» TASK INSTRUCTIONS:
Present the count of lines in the entries below that hold "turquoise", and present nothing else.

» GIVEN DATA:

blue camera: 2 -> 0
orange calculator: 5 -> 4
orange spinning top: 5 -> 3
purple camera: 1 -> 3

--

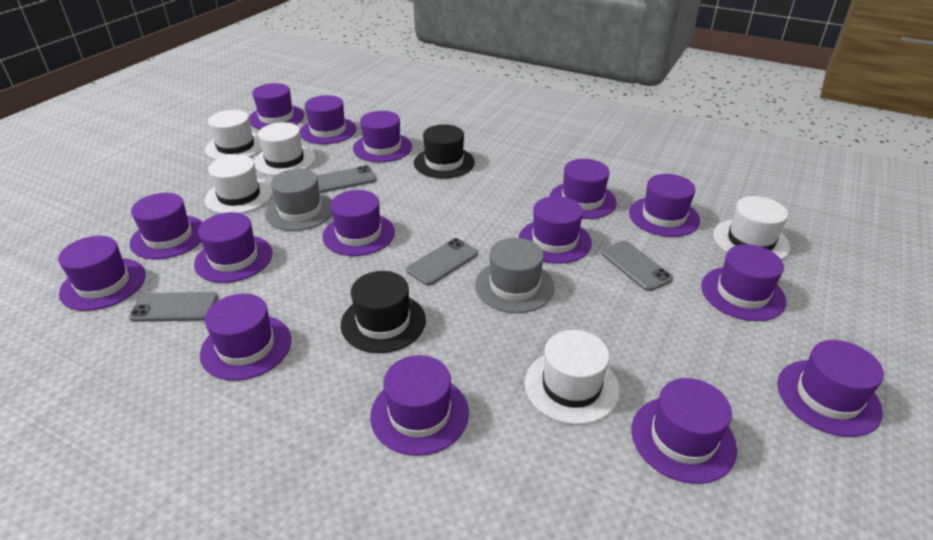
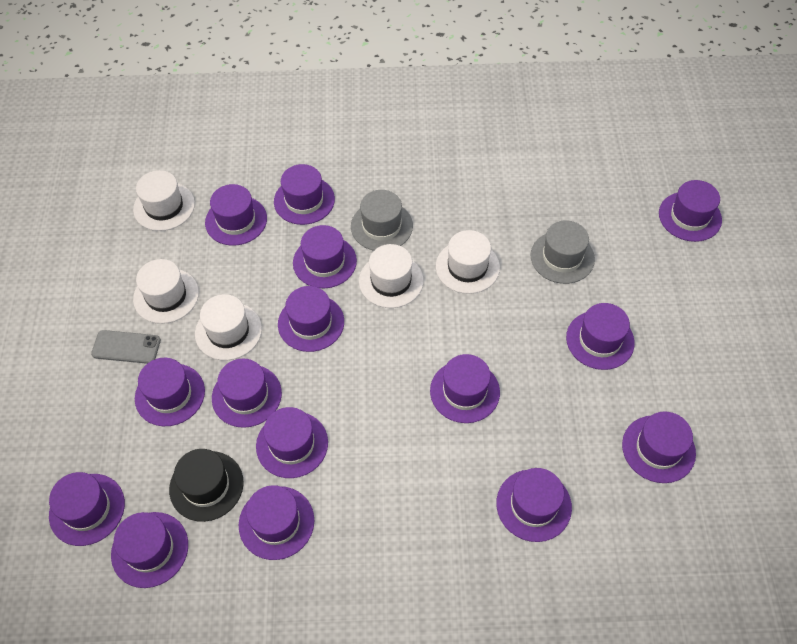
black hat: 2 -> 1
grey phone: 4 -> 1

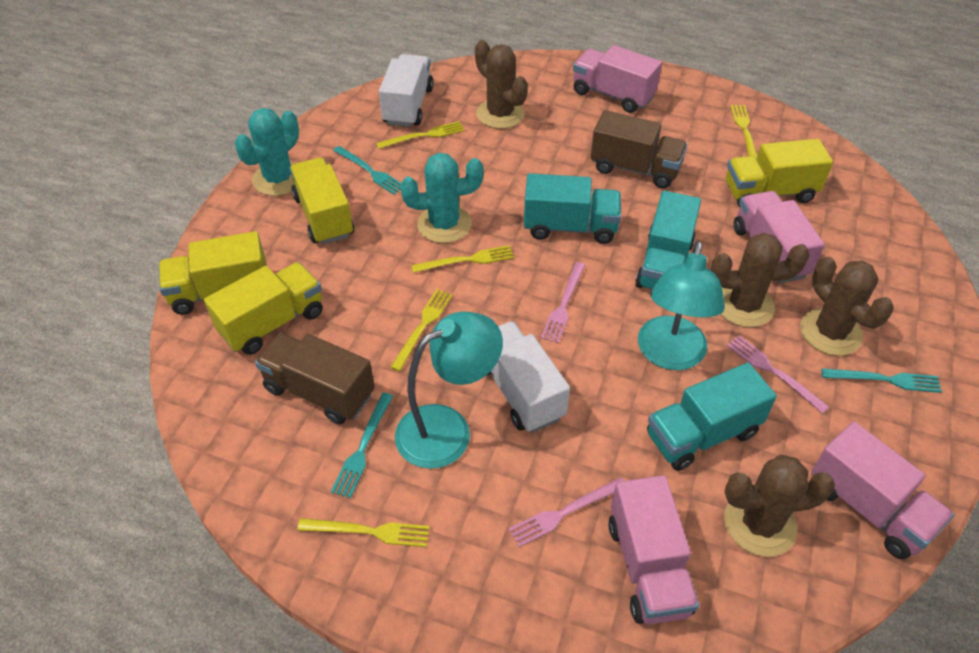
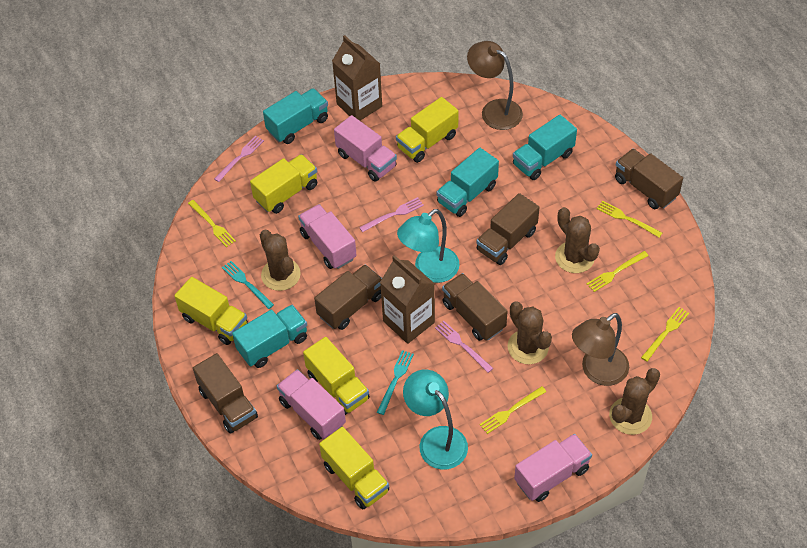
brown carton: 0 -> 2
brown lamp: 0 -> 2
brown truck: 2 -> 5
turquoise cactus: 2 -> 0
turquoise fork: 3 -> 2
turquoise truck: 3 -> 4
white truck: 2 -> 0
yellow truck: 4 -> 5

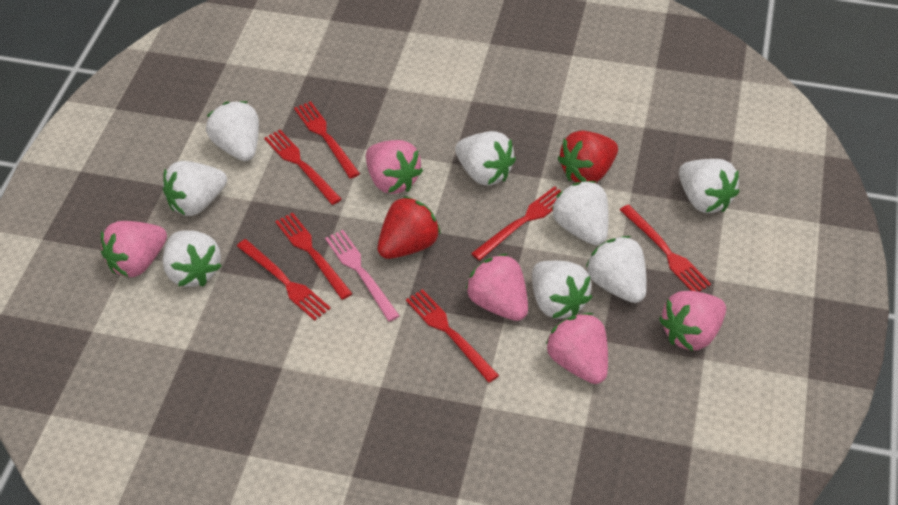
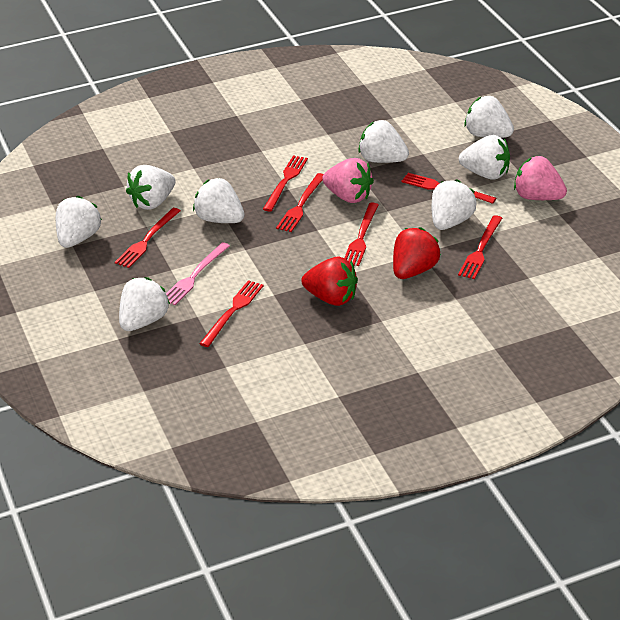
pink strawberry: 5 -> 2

» WORKED SOLUTION:
3